== Segment start ==

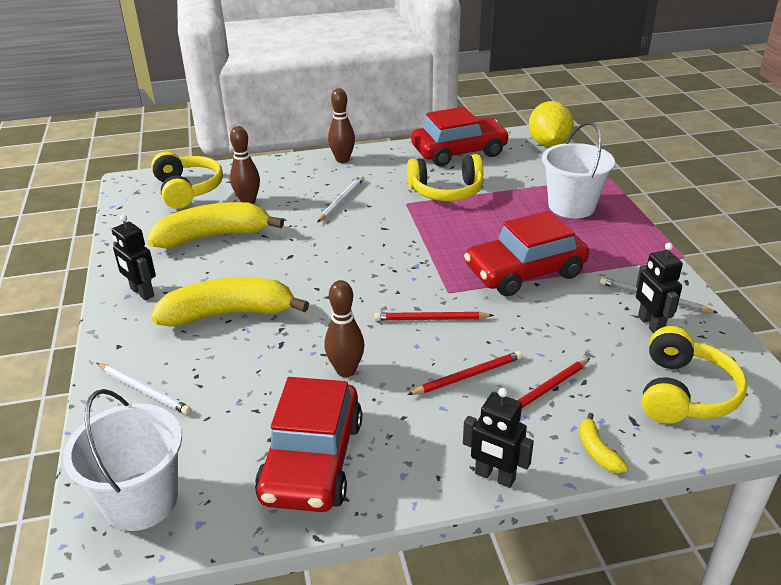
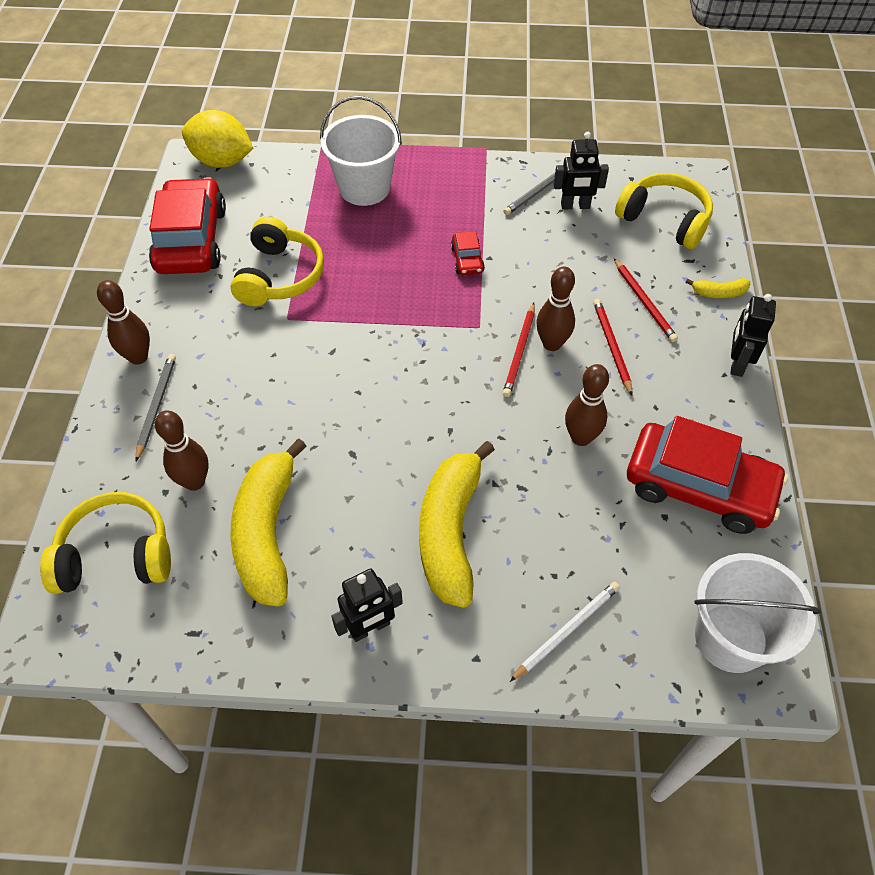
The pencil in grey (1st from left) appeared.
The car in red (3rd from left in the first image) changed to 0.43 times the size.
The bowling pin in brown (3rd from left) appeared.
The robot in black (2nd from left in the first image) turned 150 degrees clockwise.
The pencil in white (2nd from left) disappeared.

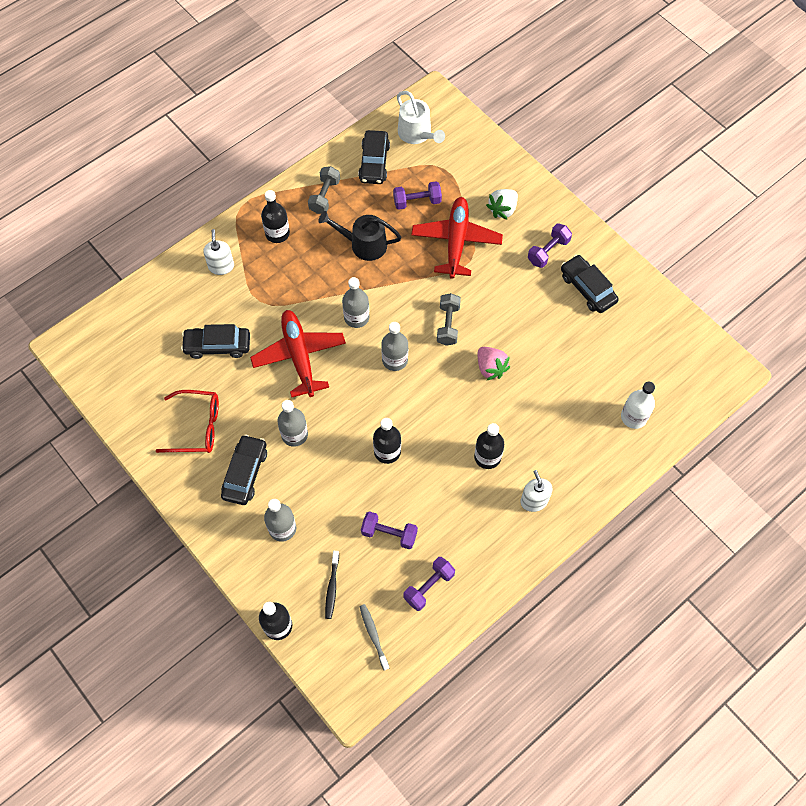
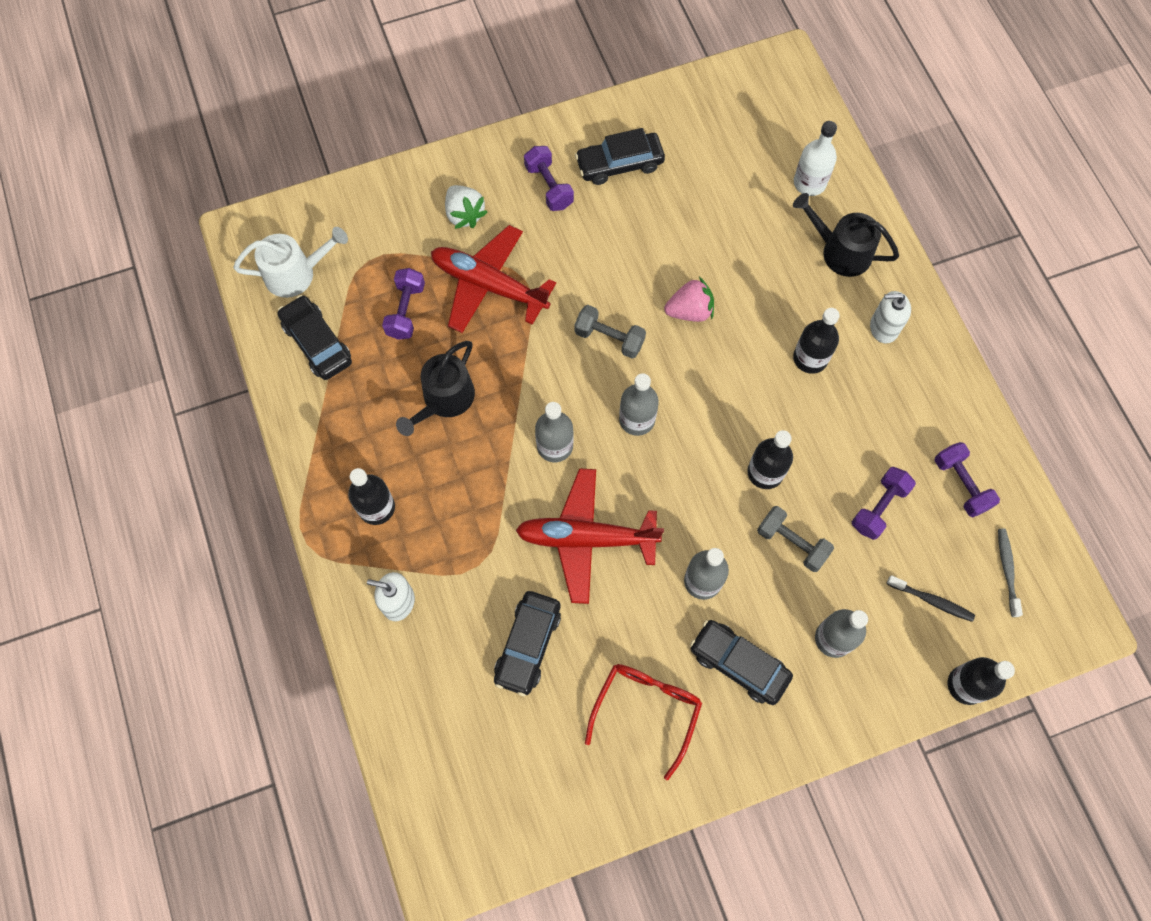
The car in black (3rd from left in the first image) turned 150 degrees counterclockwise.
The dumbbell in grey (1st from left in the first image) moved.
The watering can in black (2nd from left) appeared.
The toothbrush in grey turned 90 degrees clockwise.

== Segment end ==

Your objective> Exactly as they appear, transcribe the lines from the top of the material above through the line with "The robot in". Omit any picture.

Your solution>
The pencil in grey (1st from left) appeared.
The car in red (3rd from left in the first image) changed to 0.43 times the size.
The bowling pin in brown (3rd from left) appeared.
The robot in black (2nd from left in the first image) turned 150 degrees clockwise.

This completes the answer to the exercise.